◆ **What you need to do**: In the material below, copy out word for word everything from the line containing "Aberdeenshire Amateur Football" down to the line containing "Lothian & Edinburgh", including both of those lines.

(Material for locating text and elements)
* * * * * * *

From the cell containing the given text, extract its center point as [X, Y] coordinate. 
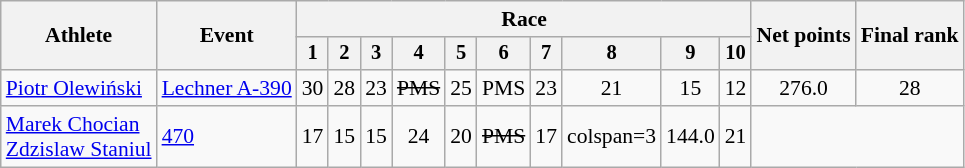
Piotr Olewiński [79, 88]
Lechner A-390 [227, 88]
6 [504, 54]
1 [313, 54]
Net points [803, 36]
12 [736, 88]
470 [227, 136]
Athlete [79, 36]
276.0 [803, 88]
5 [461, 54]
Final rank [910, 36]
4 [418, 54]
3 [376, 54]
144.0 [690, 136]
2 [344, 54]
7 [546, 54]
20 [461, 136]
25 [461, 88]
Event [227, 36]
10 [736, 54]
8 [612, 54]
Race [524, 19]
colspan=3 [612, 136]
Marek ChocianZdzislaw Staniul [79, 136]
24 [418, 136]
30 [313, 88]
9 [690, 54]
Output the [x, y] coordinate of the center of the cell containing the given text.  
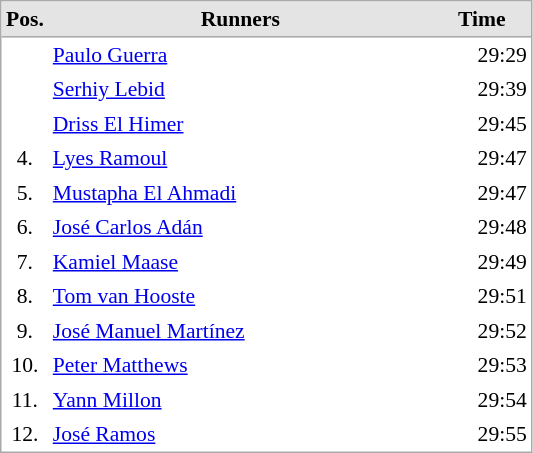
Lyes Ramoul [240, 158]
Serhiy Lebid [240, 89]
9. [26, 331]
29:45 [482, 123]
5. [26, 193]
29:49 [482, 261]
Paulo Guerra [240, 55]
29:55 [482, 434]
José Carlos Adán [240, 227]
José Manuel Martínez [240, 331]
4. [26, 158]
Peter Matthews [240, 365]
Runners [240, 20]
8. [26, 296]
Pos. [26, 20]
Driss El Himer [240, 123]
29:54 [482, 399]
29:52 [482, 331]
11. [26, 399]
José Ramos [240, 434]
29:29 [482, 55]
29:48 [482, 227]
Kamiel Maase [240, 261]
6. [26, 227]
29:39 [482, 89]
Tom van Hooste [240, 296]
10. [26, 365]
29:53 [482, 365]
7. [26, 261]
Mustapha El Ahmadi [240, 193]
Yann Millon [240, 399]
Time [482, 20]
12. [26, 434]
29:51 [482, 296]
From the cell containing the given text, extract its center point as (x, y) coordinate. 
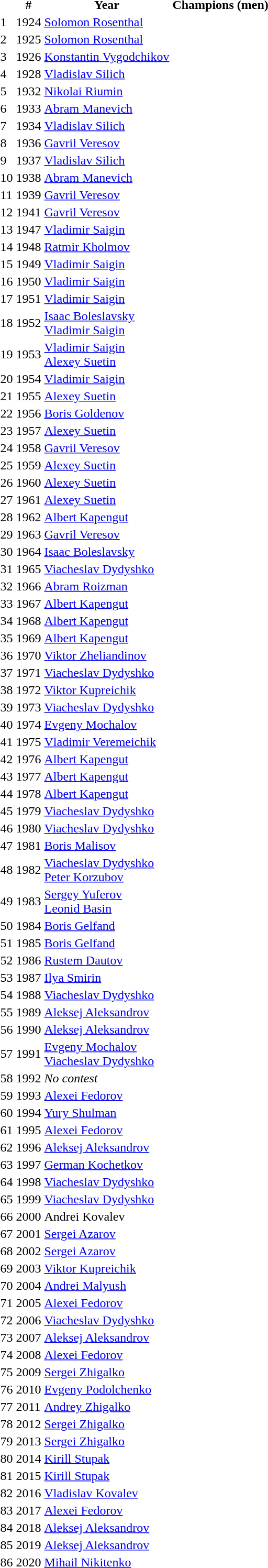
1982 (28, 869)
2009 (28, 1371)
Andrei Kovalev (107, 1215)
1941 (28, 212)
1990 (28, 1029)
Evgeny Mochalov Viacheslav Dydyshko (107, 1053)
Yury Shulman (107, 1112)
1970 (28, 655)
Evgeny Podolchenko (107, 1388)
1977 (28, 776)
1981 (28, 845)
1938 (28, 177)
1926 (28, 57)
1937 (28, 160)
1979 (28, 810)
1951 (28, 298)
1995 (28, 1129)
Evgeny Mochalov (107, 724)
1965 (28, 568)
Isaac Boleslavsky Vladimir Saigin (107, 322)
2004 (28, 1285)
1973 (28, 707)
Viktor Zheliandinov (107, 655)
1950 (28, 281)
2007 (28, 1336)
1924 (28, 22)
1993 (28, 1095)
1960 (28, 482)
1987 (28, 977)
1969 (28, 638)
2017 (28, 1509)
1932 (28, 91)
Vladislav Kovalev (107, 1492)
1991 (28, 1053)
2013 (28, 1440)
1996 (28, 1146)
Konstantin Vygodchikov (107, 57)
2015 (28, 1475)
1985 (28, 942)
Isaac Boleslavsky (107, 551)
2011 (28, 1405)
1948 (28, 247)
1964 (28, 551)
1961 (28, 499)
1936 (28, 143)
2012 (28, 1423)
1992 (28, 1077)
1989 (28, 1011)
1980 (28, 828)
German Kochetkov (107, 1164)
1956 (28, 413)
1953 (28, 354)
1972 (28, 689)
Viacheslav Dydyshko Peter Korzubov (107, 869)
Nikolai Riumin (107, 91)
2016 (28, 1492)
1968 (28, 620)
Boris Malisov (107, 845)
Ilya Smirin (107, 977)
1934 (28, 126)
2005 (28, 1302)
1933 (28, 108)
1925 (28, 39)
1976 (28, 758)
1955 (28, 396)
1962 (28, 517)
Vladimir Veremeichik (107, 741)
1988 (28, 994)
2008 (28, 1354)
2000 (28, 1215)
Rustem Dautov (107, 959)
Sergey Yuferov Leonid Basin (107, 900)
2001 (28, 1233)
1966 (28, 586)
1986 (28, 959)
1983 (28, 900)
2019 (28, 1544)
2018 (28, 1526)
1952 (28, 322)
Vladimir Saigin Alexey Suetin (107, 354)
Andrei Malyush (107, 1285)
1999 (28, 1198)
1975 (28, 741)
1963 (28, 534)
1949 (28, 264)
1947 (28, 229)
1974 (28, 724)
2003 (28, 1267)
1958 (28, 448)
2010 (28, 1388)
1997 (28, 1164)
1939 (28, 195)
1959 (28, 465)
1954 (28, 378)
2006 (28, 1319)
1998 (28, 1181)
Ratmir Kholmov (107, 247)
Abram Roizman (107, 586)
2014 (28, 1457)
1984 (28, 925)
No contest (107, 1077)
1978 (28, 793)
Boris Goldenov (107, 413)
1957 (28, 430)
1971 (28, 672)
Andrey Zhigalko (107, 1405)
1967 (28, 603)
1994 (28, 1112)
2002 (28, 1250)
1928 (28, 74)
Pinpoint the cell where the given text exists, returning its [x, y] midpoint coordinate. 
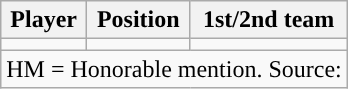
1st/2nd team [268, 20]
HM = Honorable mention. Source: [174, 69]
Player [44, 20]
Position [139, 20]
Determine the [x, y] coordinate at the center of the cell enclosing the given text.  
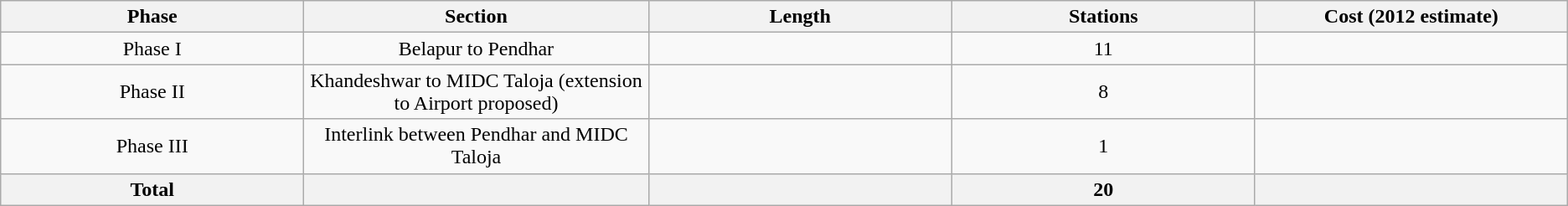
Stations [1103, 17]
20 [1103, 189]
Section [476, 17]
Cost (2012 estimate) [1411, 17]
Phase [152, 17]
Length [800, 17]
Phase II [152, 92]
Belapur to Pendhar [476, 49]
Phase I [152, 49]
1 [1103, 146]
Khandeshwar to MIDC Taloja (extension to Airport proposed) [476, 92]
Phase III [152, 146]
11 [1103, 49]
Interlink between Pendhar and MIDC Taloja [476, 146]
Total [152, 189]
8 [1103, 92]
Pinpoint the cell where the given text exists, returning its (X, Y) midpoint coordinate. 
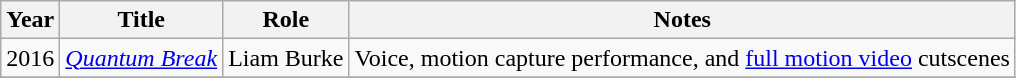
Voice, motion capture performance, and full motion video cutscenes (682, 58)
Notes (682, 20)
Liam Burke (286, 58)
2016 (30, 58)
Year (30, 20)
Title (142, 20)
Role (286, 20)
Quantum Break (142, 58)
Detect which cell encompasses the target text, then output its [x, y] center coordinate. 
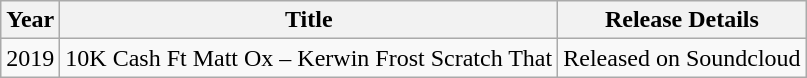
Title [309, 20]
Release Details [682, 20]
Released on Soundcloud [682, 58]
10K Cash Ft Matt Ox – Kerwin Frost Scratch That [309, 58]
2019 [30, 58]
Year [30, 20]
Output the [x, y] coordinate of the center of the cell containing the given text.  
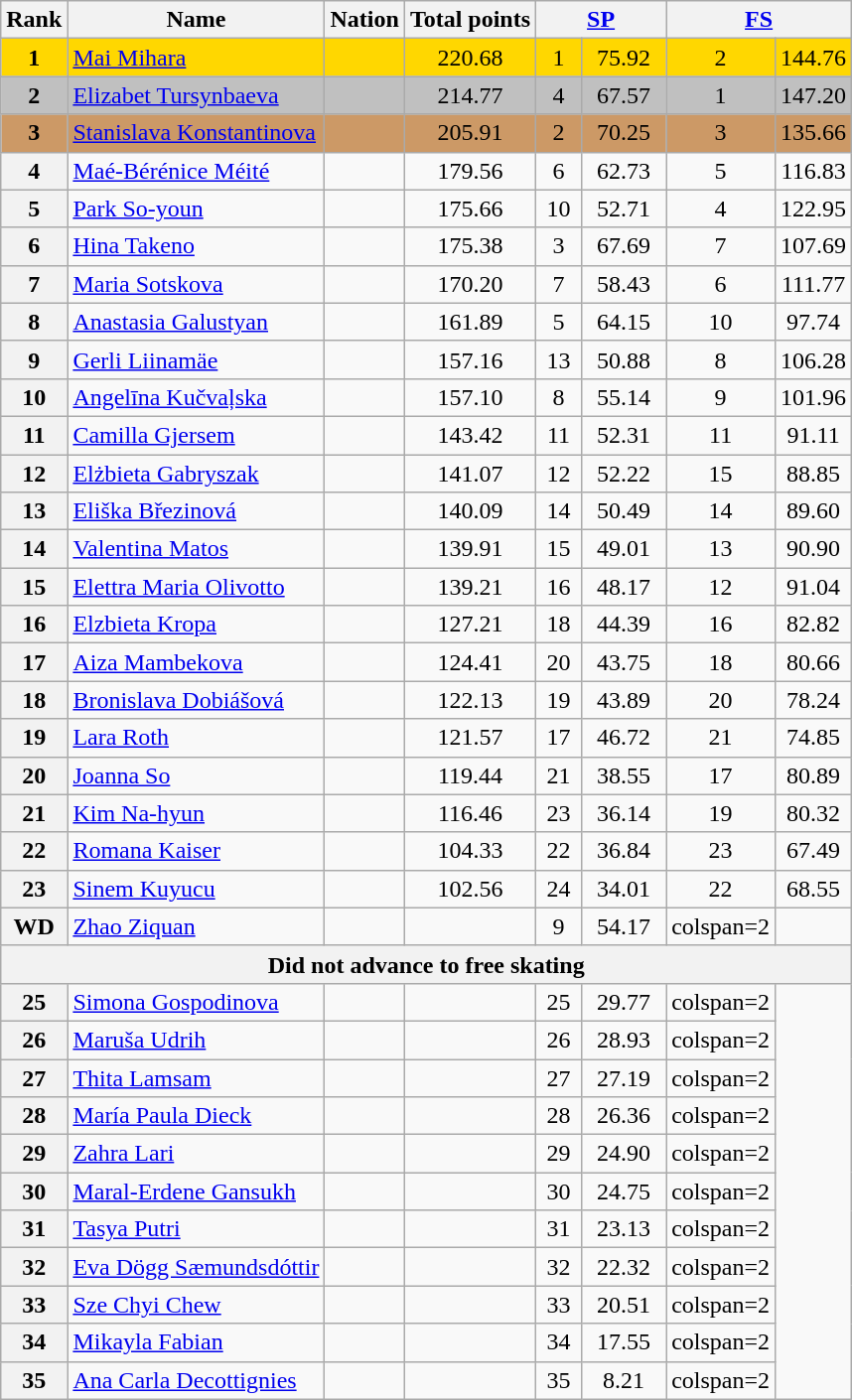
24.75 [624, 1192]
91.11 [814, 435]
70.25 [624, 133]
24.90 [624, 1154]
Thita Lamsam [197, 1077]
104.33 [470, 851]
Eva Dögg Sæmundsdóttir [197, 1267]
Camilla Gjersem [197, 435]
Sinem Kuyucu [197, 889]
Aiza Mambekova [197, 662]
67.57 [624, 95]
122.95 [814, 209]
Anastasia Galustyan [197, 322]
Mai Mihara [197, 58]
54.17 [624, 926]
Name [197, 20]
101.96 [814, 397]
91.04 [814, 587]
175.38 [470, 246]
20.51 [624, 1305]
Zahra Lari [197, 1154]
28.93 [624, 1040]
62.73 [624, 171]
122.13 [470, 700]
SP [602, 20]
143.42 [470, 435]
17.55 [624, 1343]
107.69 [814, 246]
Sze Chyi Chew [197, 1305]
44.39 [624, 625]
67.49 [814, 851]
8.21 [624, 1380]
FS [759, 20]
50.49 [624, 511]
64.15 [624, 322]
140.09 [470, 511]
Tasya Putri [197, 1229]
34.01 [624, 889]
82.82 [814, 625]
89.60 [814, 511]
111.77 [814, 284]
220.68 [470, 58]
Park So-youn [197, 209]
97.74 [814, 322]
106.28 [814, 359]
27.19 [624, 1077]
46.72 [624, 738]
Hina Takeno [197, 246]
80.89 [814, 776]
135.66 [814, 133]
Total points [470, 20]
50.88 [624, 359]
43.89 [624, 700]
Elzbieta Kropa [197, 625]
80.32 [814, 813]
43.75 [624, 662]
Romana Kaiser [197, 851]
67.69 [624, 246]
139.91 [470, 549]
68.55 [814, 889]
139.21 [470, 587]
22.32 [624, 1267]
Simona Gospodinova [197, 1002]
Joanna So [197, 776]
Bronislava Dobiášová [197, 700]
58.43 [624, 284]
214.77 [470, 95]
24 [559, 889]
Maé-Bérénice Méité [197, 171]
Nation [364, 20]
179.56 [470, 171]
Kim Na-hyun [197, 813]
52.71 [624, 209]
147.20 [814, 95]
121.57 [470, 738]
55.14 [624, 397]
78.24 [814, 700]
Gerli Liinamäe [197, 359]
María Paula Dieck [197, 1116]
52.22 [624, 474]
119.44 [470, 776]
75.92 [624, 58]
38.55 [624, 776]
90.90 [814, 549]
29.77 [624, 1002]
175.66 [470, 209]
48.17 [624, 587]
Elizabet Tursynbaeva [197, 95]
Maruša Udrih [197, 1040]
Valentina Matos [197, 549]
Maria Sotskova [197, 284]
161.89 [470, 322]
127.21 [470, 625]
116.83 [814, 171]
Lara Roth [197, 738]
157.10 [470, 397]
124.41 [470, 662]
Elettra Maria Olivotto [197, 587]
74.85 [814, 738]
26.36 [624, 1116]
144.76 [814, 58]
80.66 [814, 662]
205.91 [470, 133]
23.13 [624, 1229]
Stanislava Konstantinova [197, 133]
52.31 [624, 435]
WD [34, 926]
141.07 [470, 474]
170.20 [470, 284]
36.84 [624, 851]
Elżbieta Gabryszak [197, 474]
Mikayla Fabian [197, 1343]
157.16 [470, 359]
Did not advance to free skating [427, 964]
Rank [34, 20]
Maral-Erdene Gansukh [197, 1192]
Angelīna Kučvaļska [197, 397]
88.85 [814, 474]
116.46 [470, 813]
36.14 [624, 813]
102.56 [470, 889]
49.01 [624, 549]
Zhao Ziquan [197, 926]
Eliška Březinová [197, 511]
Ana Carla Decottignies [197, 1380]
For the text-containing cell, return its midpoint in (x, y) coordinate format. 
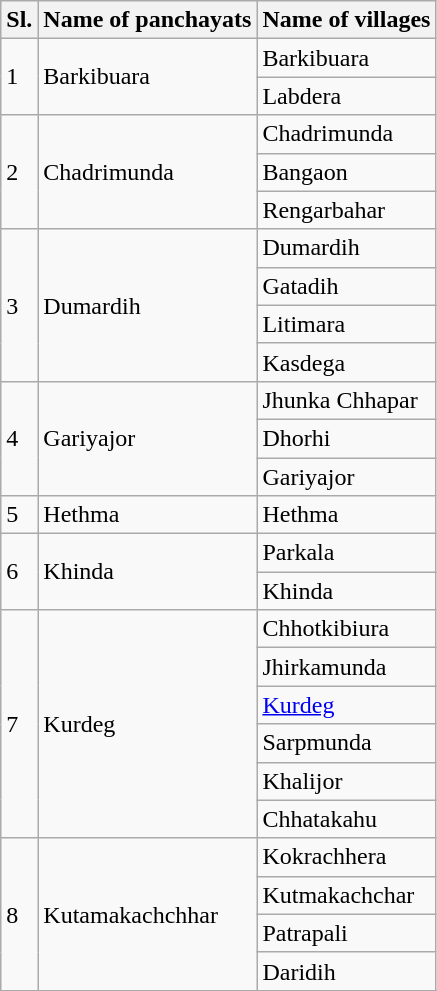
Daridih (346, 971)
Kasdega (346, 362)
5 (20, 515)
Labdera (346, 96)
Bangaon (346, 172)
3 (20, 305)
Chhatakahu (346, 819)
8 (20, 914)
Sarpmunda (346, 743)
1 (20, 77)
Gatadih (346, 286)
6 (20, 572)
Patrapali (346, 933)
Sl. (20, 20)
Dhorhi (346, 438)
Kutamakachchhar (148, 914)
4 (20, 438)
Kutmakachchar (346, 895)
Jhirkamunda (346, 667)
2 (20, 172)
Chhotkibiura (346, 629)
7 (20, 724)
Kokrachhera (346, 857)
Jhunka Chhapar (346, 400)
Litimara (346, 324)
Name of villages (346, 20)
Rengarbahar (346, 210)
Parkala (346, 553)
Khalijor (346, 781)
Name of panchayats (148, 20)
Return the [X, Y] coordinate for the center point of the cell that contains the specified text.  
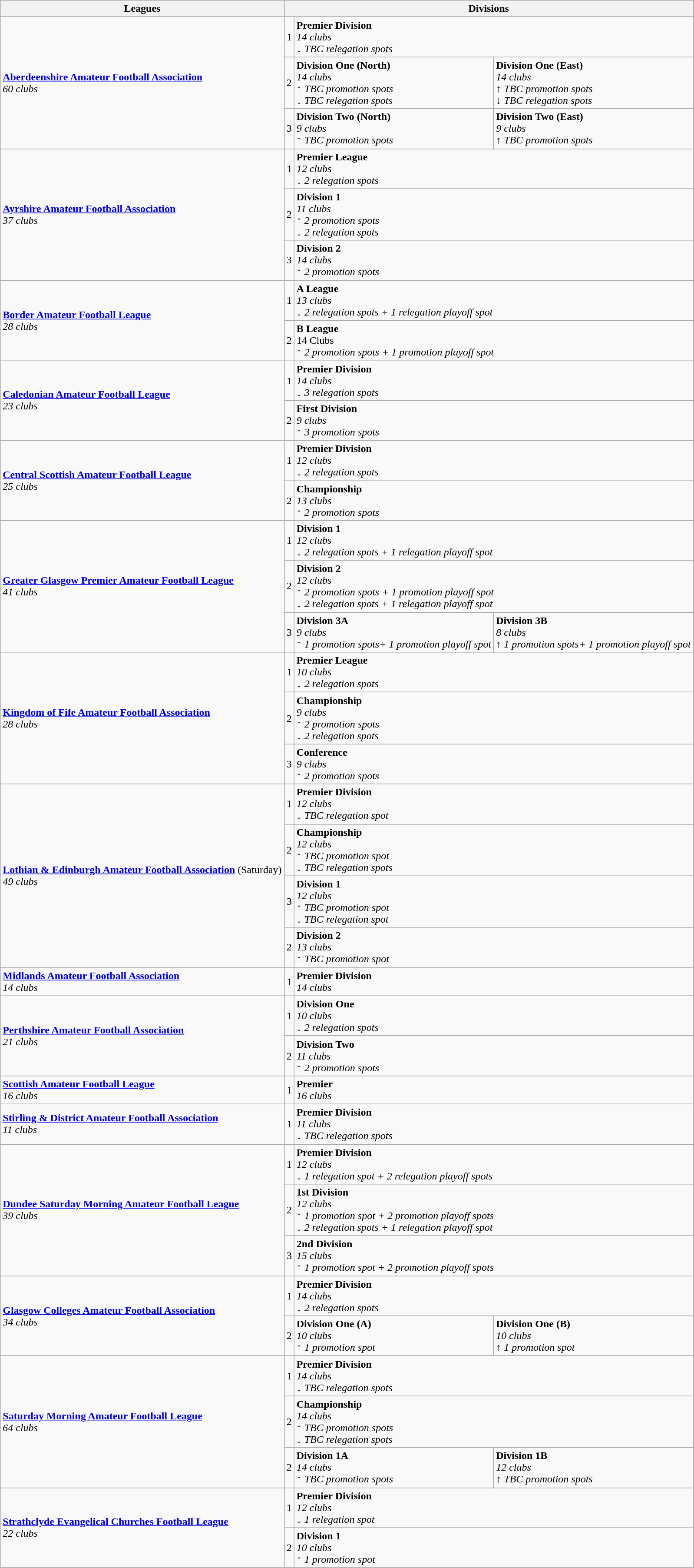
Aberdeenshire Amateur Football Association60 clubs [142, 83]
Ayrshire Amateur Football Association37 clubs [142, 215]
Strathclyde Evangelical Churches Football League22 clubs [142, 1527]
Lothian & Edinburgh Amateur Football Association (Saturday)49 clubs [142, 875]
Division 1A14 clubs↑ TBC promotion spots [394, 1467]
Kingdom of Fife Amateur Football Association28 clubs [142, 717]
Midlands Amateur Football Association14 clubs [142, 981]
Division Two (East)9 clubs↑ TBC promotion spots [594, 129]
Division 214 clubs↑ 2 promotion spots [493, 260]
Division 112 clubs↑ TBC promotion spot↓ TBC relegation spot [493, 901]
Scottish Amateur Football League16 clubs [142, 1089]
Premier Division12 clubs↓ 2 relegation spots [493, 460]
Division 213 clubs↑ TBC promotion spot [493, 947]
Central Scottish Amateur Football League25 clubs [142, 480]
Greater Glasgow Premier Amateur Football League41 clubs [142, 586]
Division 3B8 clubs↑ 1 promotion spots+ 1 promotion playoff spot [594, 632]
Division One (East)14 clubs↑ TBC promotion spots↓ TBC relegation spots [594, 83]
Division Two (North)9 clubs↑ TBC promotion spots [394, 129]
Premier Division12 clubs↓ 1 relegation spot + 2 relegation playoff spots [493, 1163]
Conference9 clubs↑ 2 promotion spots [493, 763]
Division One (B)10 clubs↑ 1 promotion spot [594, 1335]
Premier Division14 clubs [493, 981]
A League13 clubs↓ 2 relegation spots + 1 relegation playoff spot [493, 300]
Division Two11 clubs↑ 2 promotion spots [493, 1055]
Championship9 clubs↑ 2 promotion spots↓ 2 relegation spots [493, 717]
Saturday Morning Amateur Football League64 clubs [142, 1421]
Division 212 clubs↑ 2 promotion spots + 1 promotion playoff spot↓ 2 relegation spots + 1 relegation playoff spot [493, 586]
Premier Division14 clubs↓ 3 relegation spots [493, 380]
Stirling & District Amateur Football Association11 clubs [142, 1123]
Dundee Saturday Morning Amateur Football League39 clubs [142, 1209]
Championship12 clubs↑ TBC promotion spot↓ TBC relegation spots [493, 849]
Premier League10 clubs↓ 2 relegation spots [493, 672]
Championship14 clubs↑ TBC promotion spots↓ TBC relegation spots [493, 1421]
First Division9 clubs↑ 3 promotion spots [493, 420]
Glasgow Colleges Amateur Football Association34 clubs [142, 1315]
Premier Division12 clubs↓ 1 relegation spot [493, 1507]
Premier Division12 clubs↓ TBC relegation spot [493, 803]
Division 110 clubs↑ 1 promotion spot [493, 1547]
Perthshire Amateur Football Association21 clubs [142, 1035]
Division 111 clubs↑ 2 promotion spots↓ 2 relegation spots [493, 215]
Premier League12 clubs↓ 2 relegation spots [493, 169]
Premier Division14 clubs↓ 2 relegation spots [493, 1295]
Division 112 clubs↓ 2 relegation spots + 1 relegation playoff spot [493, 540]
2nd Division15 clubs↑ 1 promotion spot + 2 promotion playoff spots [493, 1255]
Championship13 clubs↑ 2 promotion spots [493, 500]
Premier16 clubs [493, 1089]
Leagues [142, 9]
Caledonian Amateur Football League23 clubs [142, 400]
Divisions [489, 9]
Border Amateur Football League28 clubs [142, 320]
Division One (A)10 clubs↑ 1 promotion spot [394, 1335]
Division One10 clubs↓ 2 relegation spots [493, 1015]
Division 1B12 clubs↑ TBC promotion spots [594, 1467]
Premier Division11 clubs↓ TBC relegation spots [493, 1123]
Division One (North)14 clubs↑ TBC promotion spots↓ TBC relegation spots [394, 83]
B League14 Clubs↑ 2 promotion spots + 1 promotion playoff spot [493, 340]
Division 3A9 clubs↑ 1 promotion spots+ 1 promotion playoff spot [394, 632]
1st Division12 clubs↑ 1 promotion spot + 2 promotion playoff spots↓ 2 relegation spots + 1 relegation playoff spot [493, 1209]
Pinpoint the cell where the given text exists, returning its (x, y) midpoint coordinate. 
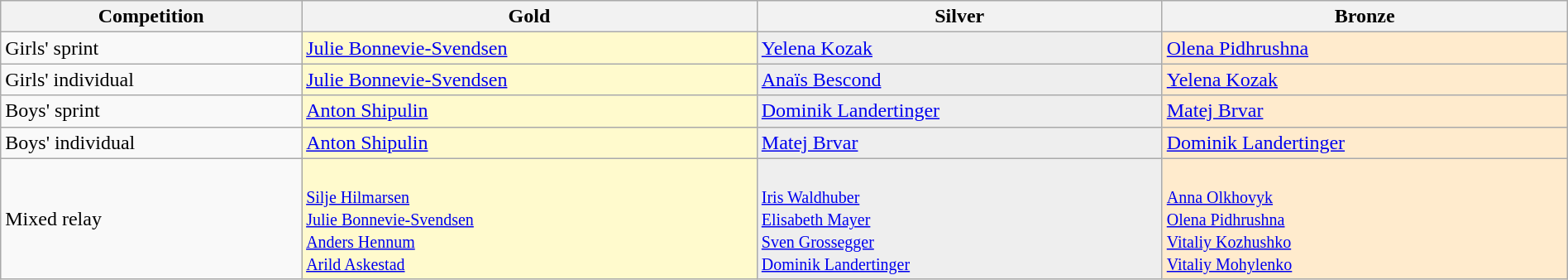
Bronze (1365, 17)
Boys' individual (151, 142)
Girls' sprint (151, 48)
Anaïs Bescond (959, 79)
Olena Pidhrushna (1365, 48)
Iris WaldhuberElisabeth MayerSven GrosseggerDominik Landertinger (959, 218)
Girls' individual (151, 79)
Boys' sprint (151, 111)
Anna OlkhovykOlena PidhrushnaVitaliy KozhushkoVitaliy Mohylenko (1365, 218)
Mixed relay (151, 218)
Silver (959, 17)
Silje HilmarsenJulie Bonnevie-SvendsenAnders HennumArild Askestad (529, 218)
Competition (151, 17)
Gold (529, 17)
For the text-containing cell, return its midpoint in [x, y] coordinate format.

* * * * * * *

◆ **Answer for the task**:
Aberdeenshire Amateur Football Association60 clubs [142, 83]
Ayrshire Amateur Football Association37 clubs [142, 215]
Strathclyde Evangelical Churches Football League22 clubs [142, 1527]
Lothian & Edinburgh Amateur Football Association (Saturday)49 clubs [142, 875]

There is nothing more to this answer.